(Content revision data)

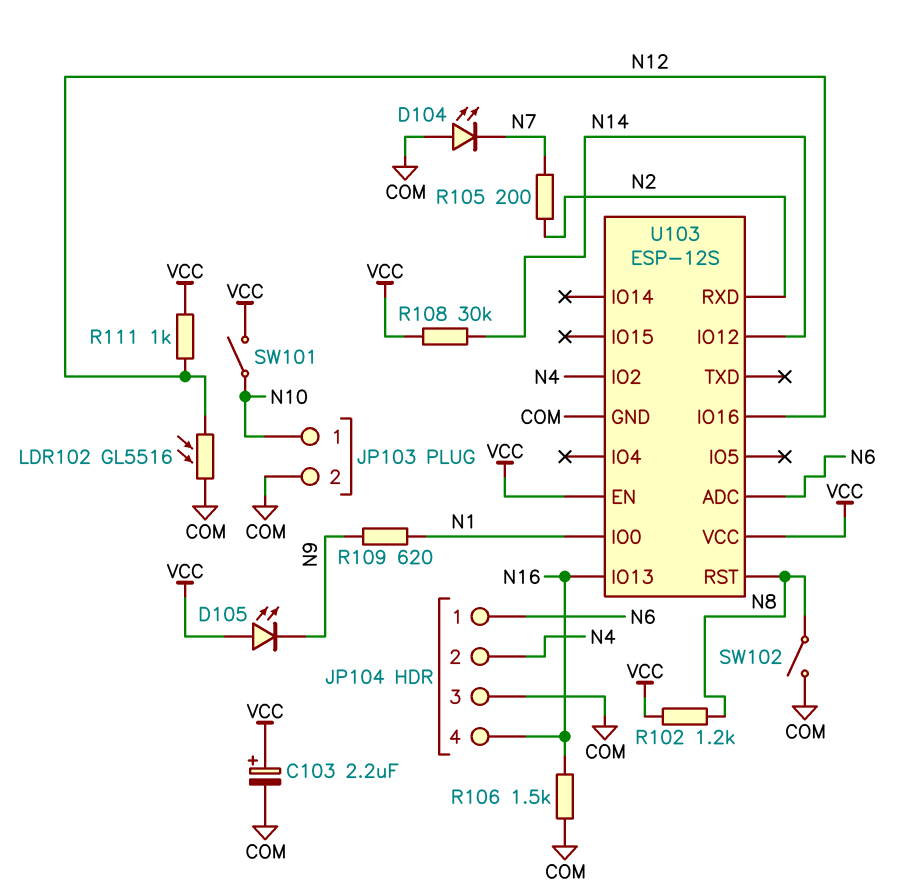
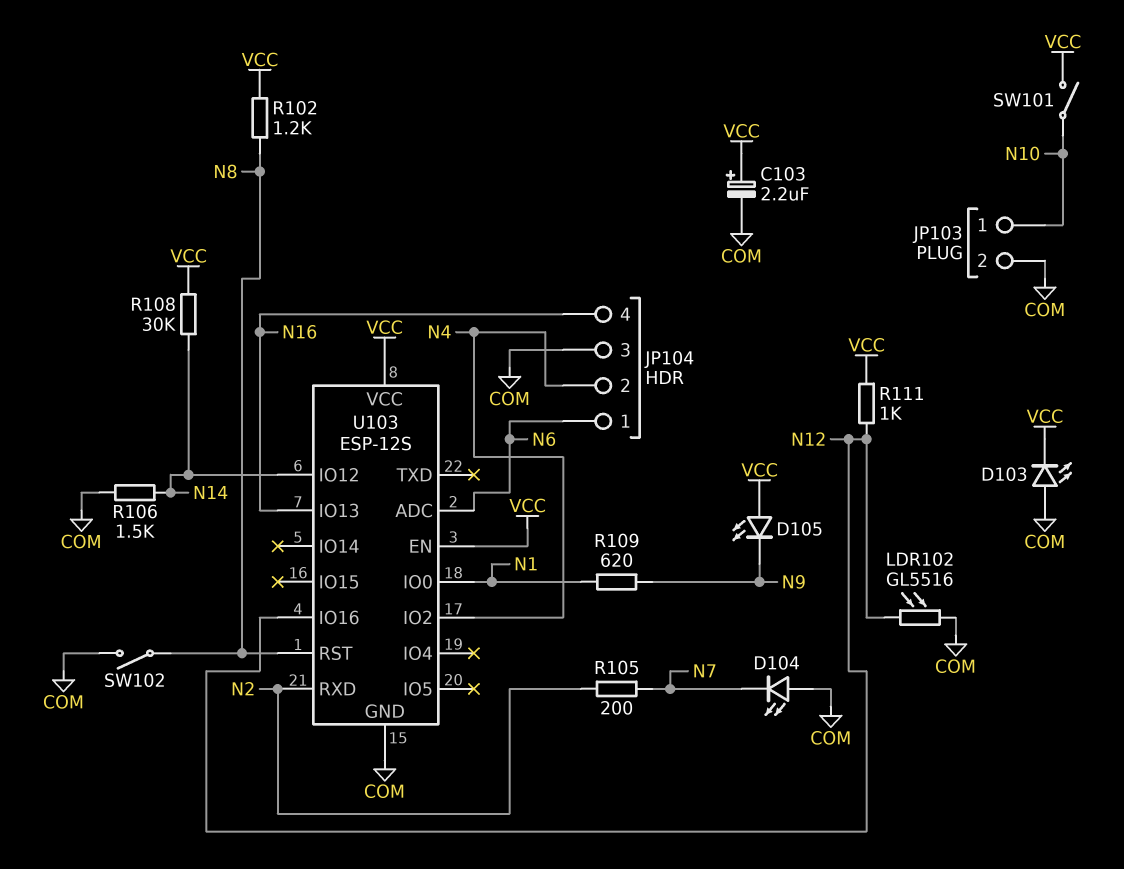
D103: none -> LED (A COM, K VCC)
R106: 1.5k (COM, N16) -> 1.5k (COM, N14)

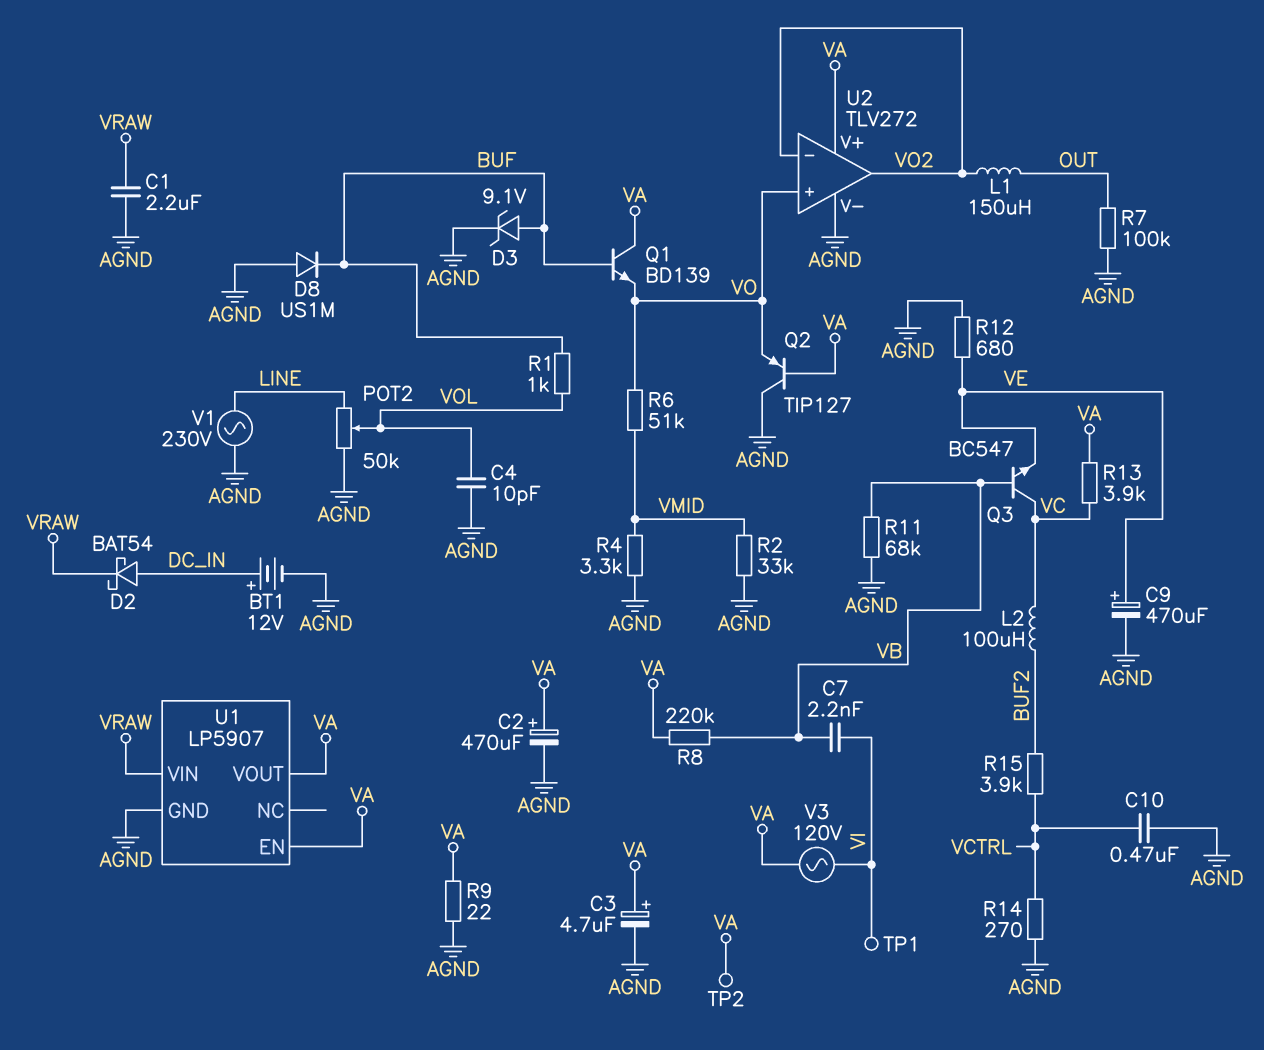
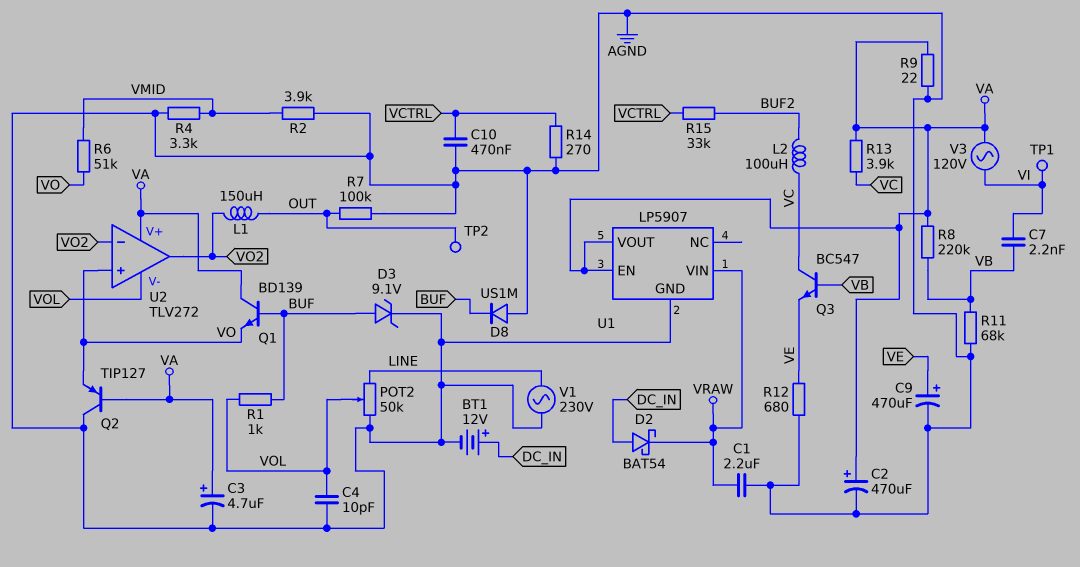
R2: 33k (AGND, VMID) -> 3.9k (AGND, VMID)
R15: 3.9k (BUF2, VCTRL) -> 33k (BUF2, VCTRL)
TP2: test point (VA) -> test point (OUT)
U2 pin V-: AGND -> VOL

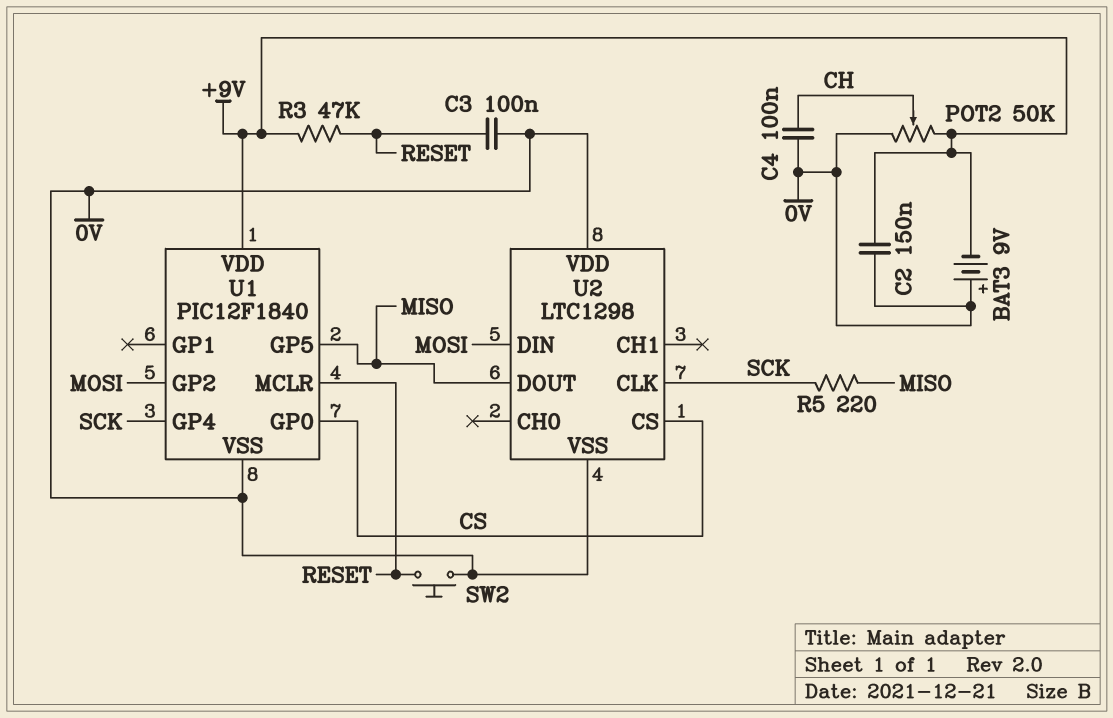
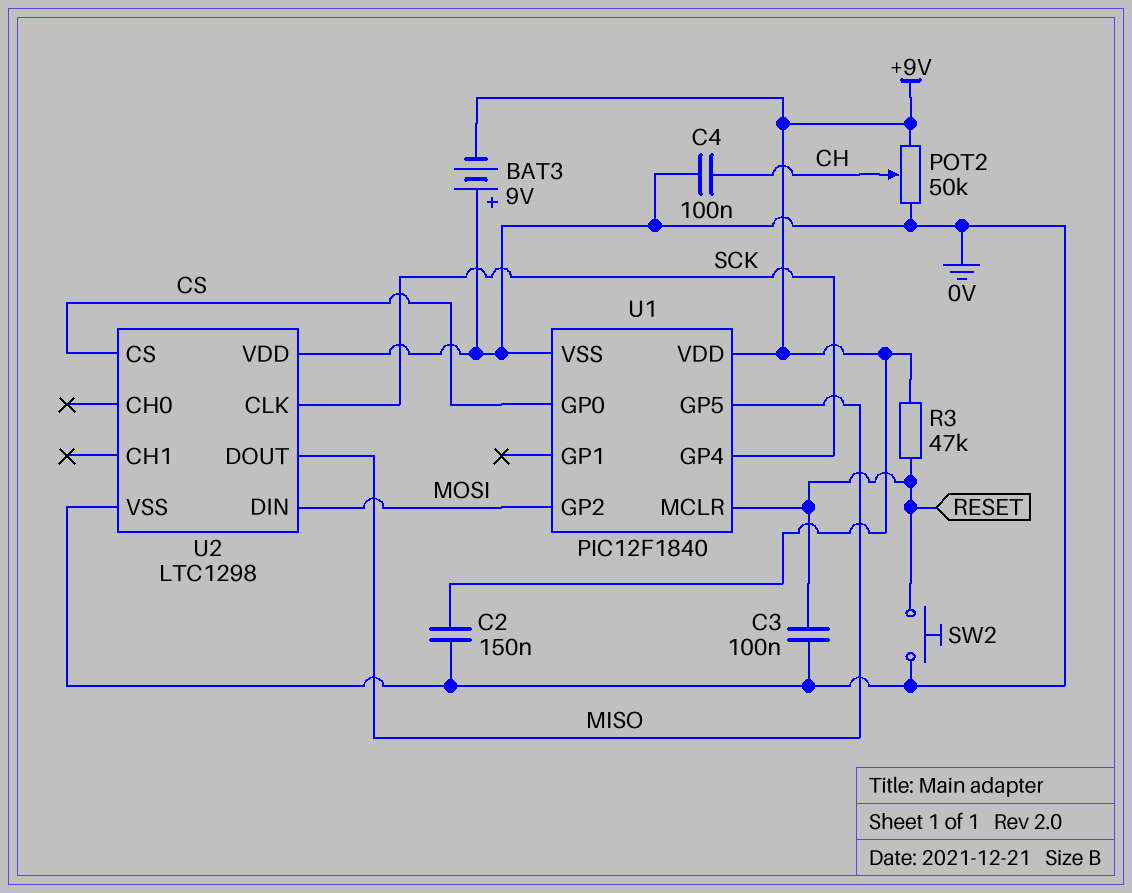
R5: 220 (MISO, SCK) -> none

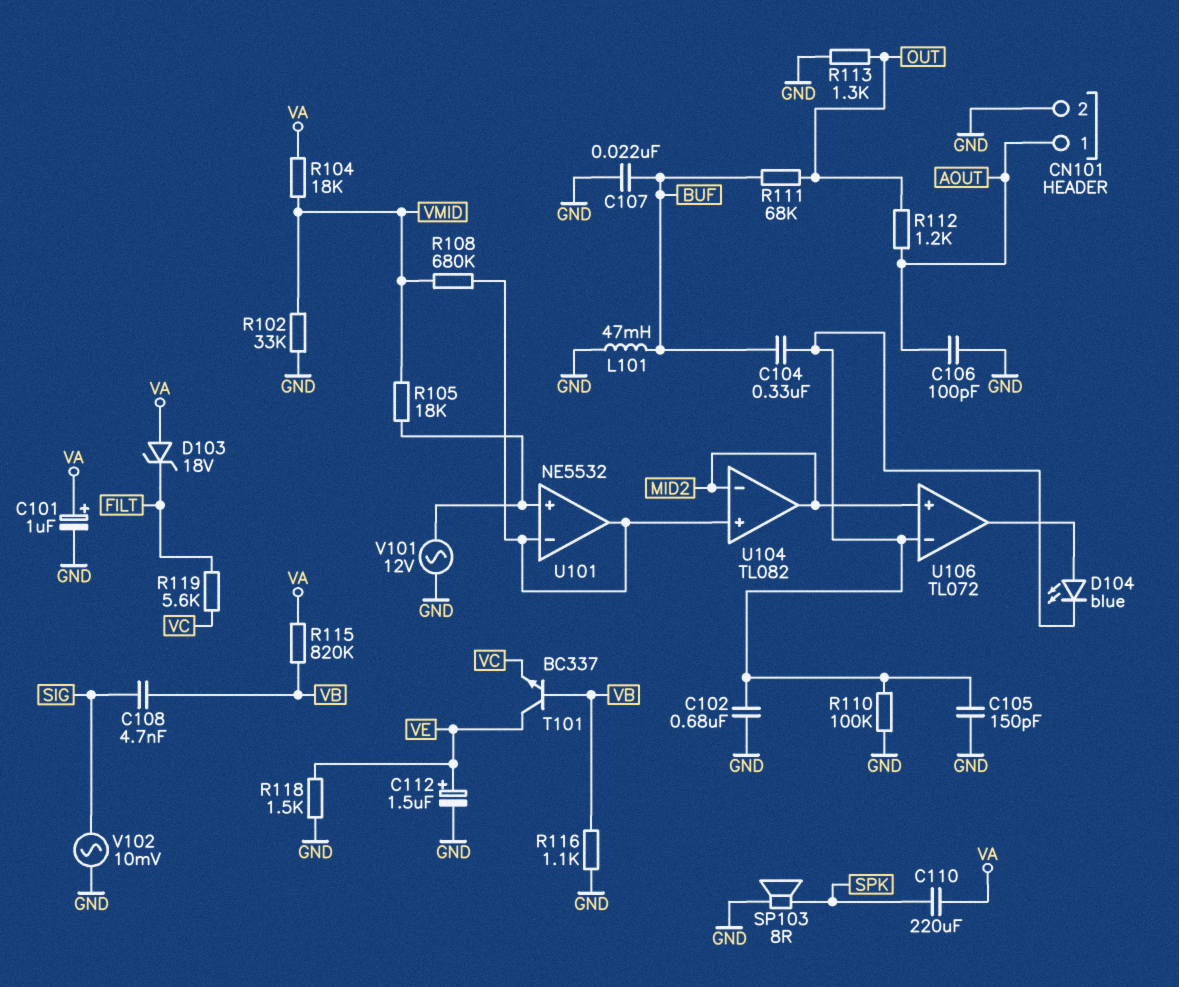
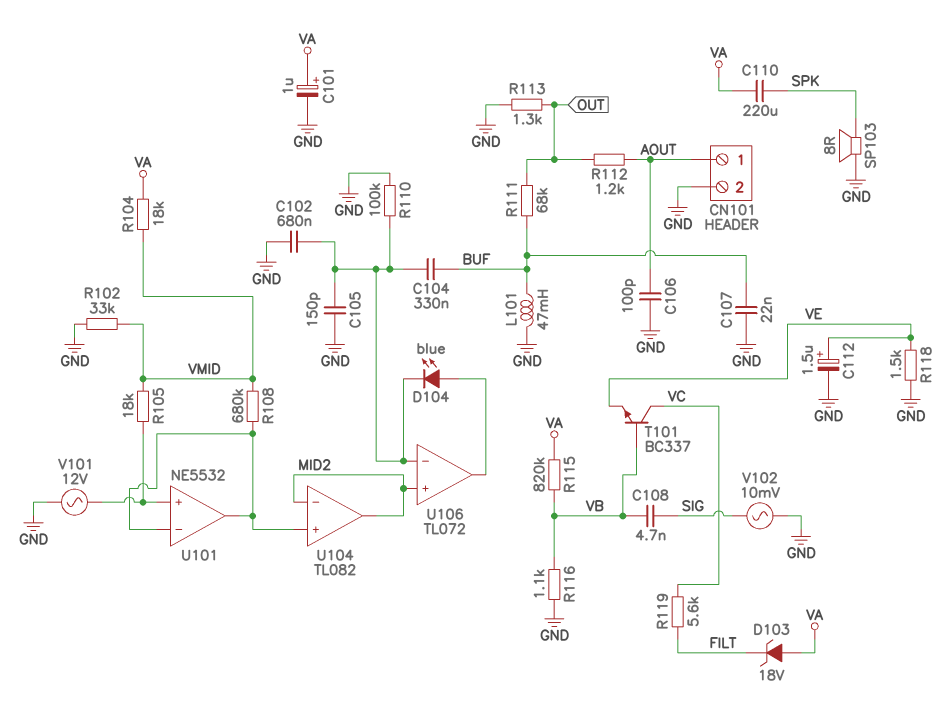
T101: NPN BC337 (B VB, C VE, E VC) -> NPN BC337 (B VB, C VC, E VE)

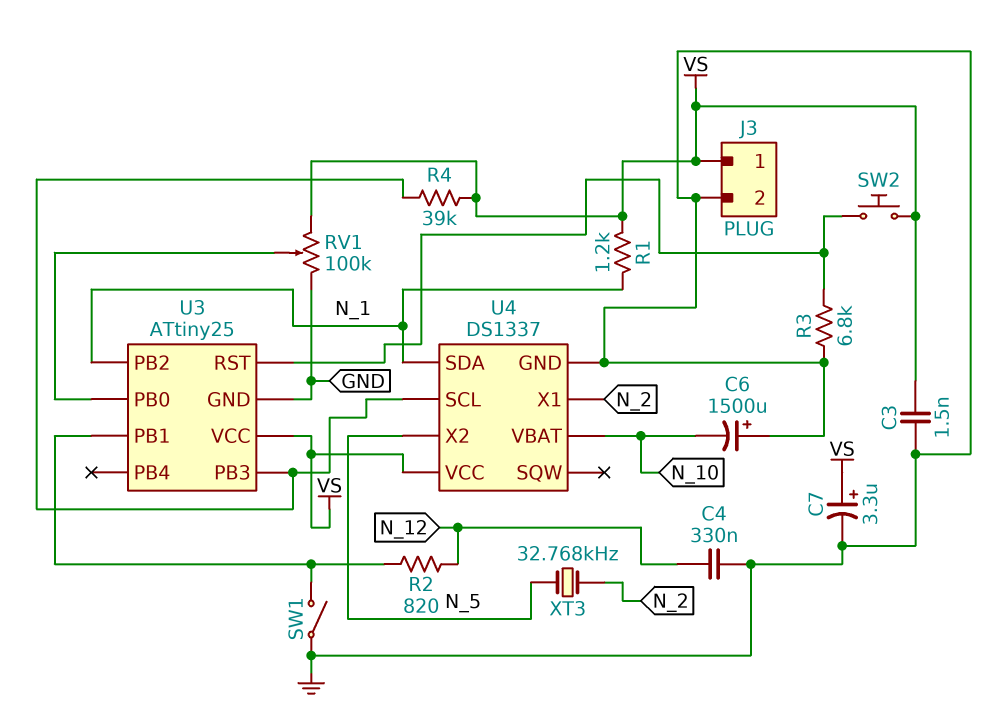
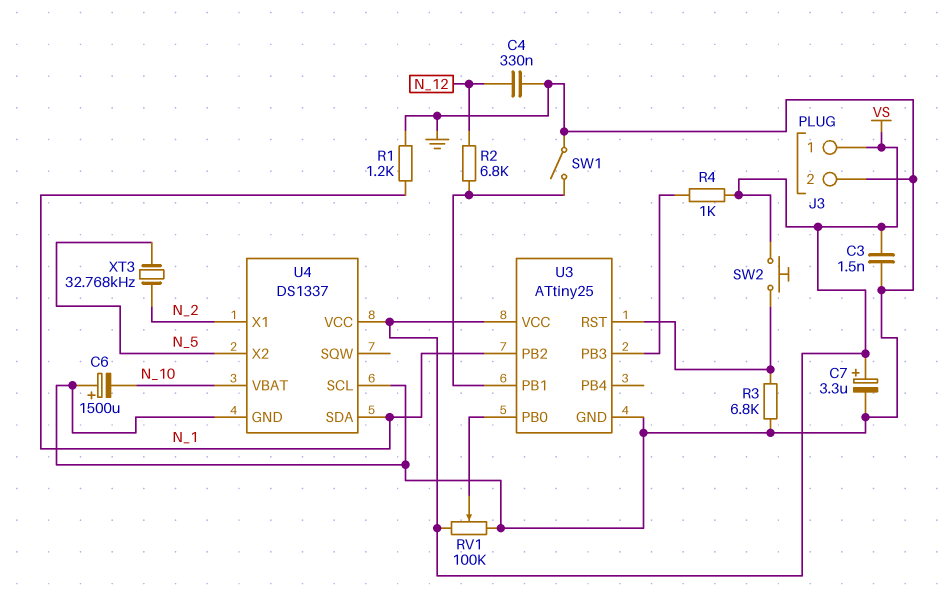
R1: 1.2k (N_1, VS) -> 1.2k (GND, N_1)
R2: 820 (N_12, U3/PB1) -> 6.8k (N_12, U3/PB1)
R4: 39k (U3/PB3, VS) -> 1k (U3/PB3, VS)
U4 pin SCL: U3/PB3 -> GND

» Directions for this task: Report every line of the data in which "none" appears.

» Written answer:
D103: none -> LED (A COM, K VCC)
R5: 220 (MISO, SCK) -> none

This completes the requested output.